__Task item__
Your output must match the records below character for character.

** Material provided follows **

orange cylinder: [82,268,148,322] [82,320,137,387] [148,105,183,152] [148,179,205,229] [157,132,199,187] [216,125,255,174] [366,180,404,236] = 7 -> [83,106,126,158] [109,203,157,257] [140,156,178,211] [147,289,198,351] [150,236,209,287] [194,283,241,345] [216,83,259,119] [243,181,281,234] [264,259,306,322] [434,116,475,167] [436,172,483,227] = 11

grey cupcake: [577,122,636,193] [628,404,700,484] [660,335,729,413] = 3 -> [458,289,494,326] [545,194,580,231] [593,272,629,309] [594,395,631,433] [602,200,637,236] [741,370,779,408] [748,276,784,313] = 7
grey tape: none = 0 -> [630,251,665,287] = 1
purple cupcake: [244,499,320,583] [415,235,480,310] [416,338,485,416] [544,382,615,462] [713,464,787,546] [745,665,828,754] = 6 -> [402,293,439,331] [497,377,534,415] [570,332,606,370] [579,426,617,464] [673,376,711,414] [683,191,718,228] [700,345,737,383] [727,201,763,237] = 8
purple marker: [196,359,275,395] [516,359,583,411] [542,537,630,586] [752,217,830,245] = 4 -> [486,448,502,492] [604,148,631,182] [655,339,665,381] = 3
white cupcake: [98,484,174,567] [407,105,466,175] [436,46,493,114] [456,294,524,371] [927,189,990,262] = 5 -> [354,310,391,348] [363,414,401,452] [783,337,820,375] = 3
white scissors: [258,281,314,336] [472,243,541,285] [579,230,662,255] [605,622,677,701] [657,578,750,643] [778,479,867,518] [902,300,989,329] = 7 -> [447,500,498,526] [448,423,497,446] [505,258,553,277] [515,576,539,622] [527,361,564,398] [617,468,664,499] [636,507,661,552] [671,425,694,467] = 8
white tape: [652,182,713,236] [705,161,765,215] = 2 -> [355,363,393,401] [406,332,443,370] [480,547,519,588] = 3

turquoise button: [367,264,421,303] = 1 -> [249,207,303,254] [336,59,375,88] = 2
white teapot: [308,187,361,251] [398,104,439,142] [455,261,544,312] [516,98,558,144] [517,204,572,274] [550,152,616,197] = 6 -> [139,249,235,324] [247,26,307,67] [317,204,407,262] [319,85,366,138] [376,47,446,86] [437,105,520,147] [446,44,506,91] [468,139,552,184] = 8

** End of Material provided **

__Exercise result__
orange cylinder: [82,268,148,322] [82,320,137,387] [148,105,183,152] [148,179,205,229] [157,132,199,187] [216,125,255,174] [366,180,404,236] = 7 -> [83,106,126,158] [109,203,157,257] [140,156,178,211] [147,289,198,351] [150,236,209,287] [194,283,241,345] [216,83,259,119] [243,181,281,234] [264,259,306,322] [434,116,475,167] [436,172,483,227] = 11

grey cupcake: [577,122,636,193] [628,404,700,484] [660,335,729,413] = 3 -> [458,289,494,326] [545,194,580,231] [593,272,629,309] [594,395,631,433] [602,200,637,236] [741,370,779,408] [748,276,784,313] = 7
grey tape: none = 0 -> [630,251,665,287] = 1
purple cupcake: [244,499,320,583] [415,235,480,310] [416,338,485,416] [544,382,615,462] [713,464,787,546] [745,665,828,754] = 6 -> [402,293,439,331] [497,377,534,415] [570,332,606,370] [579,426,617,464] [673,376,711,414] [683,191,718,228] [700,345,737,383] [727,201,763,237] = 8
purple marker: [196,359,275,395] [516,359,583,411] [542,537,630,586] [752,217,830,245] = 4 -> [486,448,502,492] [604,148,631,182] [655,339,665,381] = 3
white cupcake: [98,484,174,567] [407,105,466,175] [436,46,493,114] [456,294,524,371] [927,189,990,262] = 5 -> [354,310,391,348] [363,414,401,452] [783,337,820,375] = 3
white scissors: [258,281,314,336] [472,243,541,285] [579,230,662,255] [605,622,677,701] [657,578,750,643] [778,479,867,518] [902,300,989,329] = 7 -> [447,500,498,526] [448,423,497,446] [505,258,553,277] [515,576,539,622] [527,361,564,398] [617,468,664,499] [636,507,661,552] [671,425,694,467] = 8
white tape: [652,182,713,236] [705,161,765,215] = 2 -> [355,363,393,401] [406,332,443,370] [480,547,519,588] = 3

turquoise button: [367,264,421,303] = 1 -> [249,207,303,254] [336,59,375,88] = 2
white teapot: [308,187,361,251] [398,104,439,142] [455,261,544,312] [516,98,558,144] [517,204,572,274] [550,152,616,197] = 6 -> [139,249,235,324] [247,26,307,67] [317,204,407,262] [319,85,366,138] [376,47,446,86] [437,105,520,147] [446,44,506,91] [468,139,552,184] = 8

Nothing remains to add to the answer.